* [What needs to be done]:
Go over the data below line by line, and state how many lines contain the string "TEMP". Give the number only.

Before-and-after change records
···

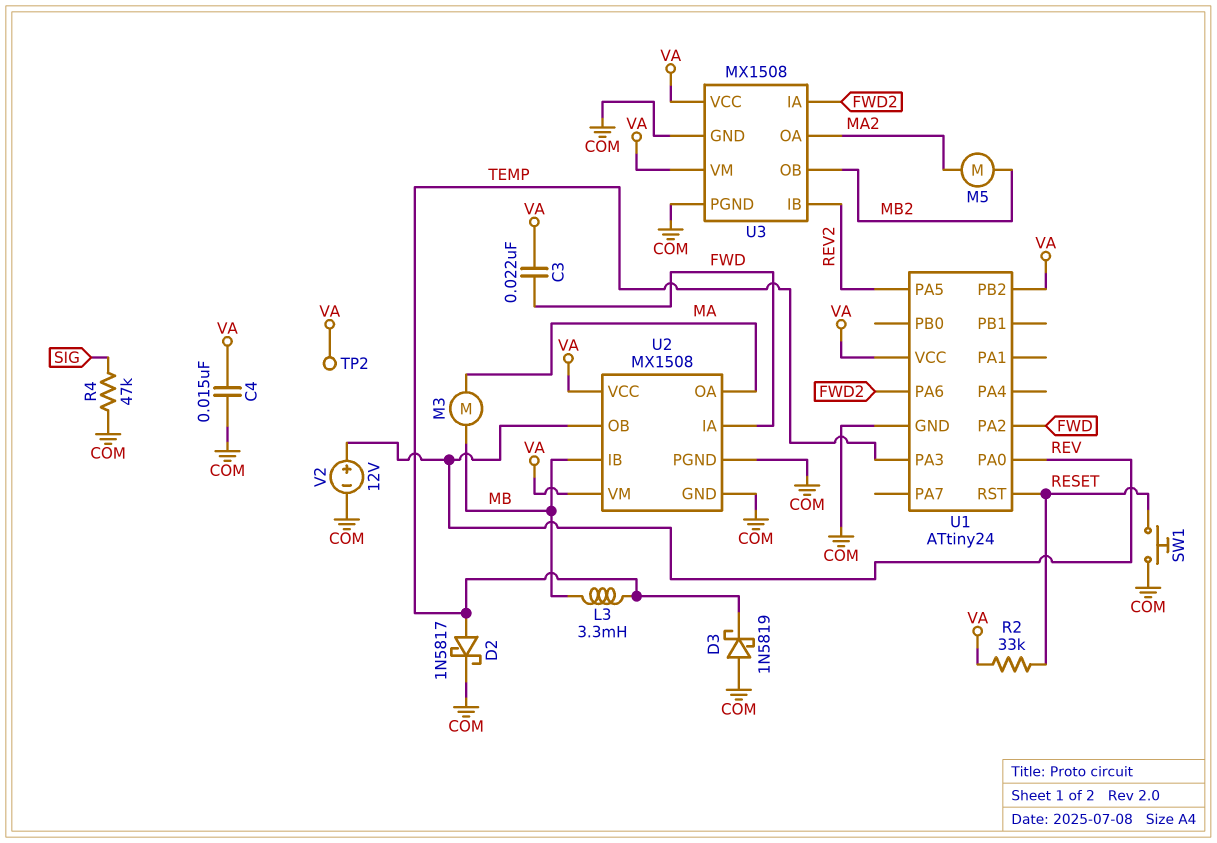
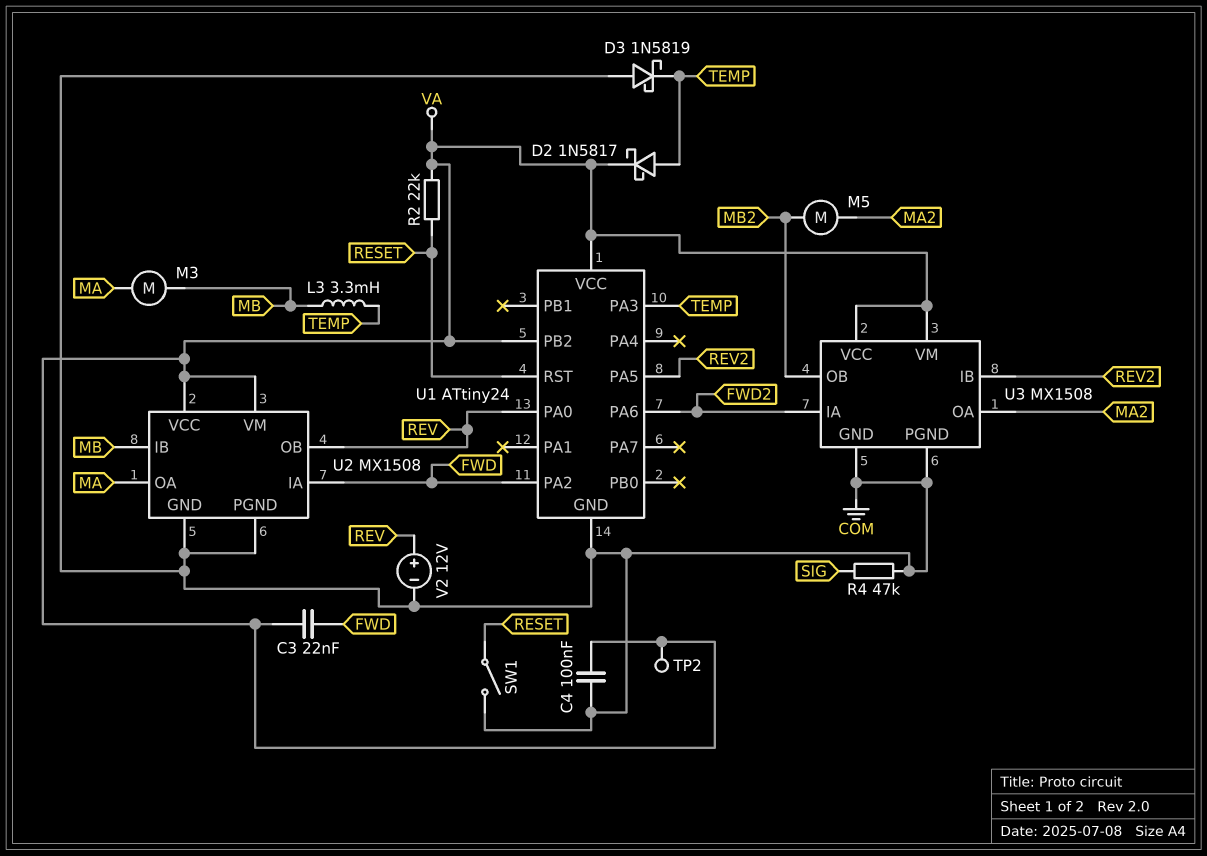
C4: 15nF (COM, VA) -> 100nF (COM, VA)
D2: schottky 1N5817 (A TEMP, K COM) -> schottky 1N5817 (A TEMP, K VA)
R2: 33k (RESET, VA) -> 22k (RESET, VA)
SW1: button (COM, RESET) -> switch (COM, RESET)

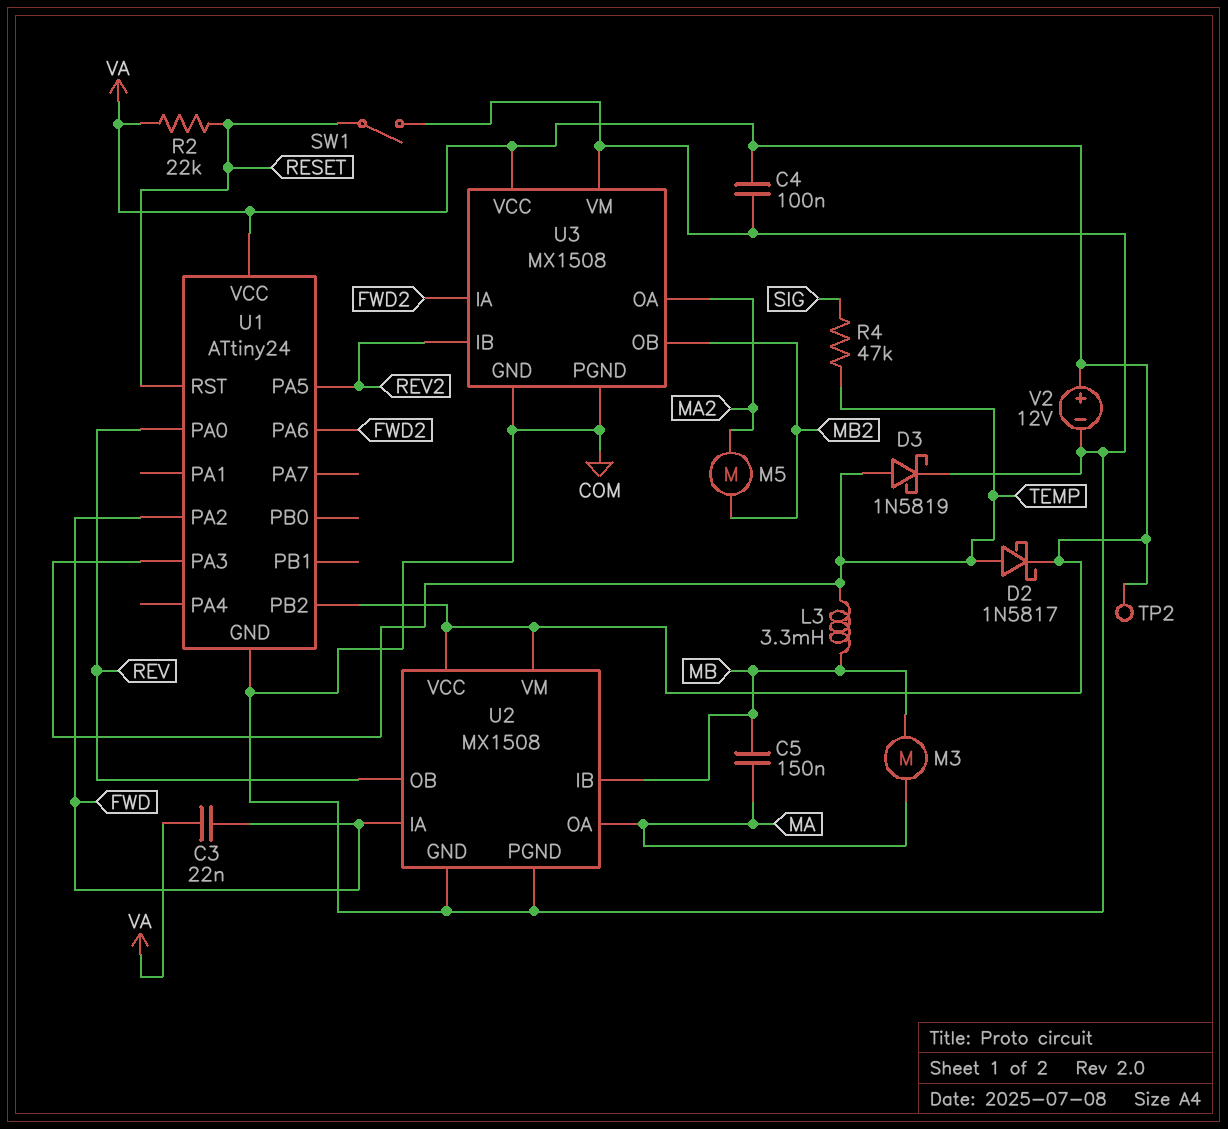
C5: none -> 150nF (MA, MB)
D3: schottky 1N5819 (A COM, K TEMP) -> schottky 1N5819 (A TEMP, K COM)
R4: 47k (COM, SIG) -> 47k (SIG, TEMP)
U3 pin VM: VA -> COM
V2: 12V (plus REV, minus COM) -> 12V (plus VA, minus COM)

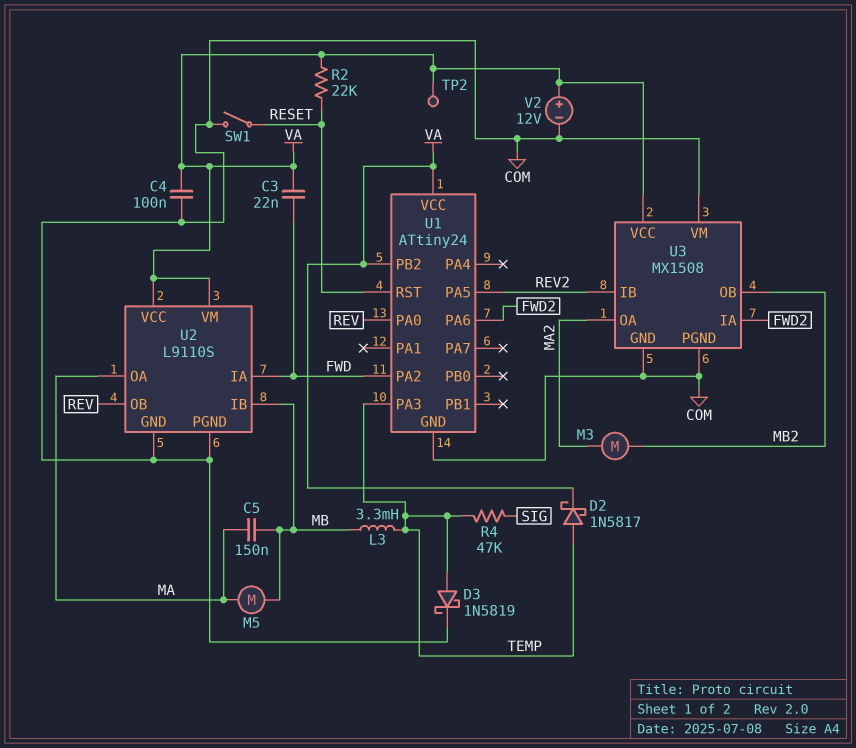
M3: motor (MA, MB) -> motor (MA2, MB2)
M5: motor (MA2, MB2) -> motor (MA, MB)
U2: MX1508 -> L9110S

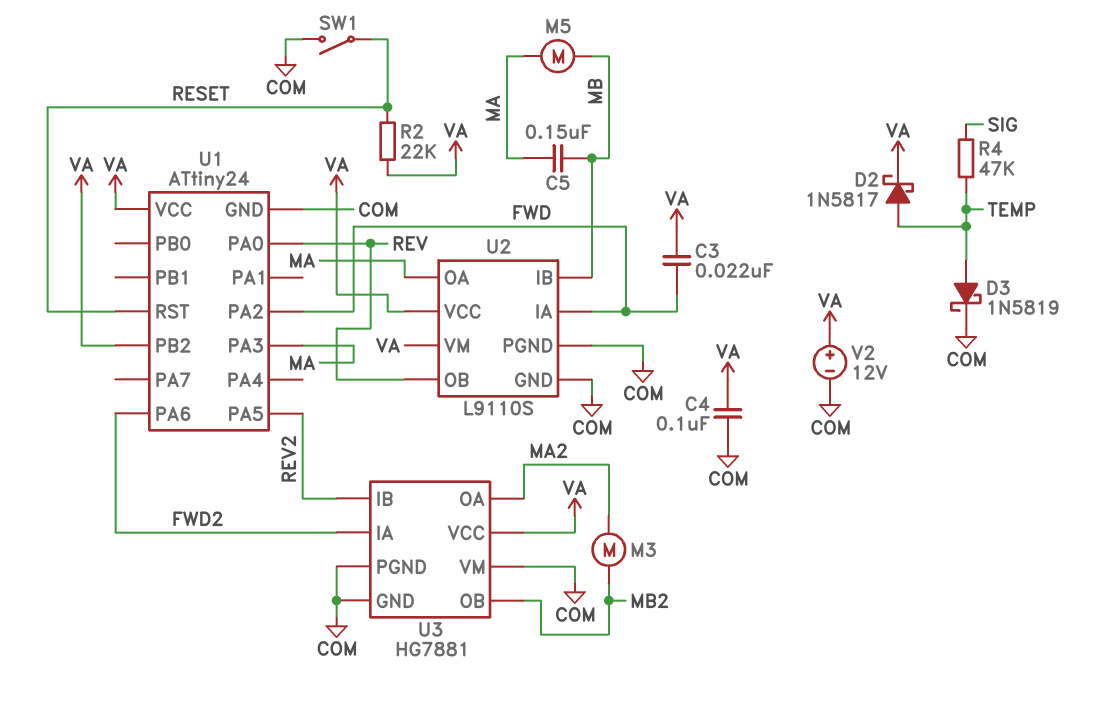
L3: 3.3mH (MB, TEMP) -> none
TP2: test point (VA) -> none
U1 pin PA3: TEMP -> MA
U3: MX1508 -> HG7881

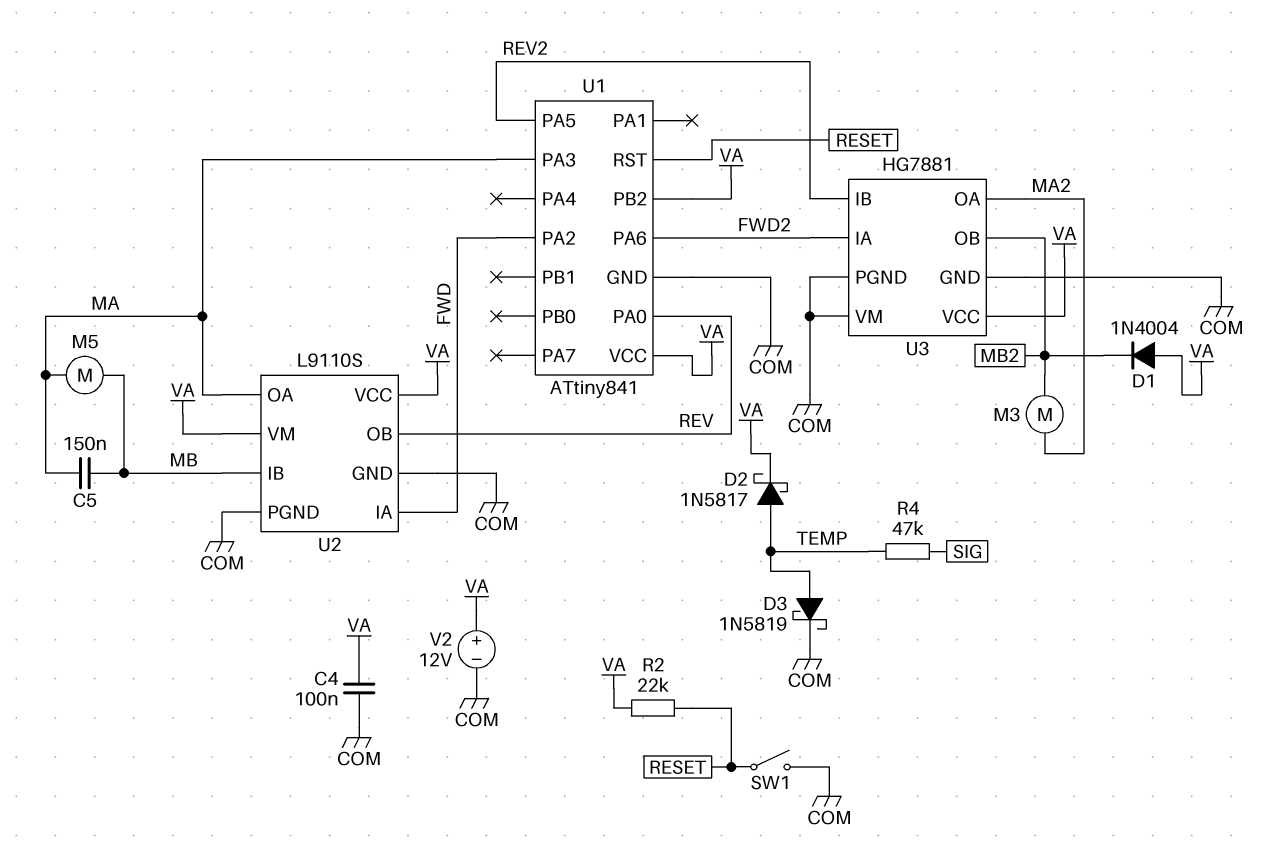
C3: 22nF (FWD, VA) -> none
D1: none -> diode 1N4004 (A VA, K MB2)
U1: ATtiny24 -> ATtiny841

···

* [Written response]:
5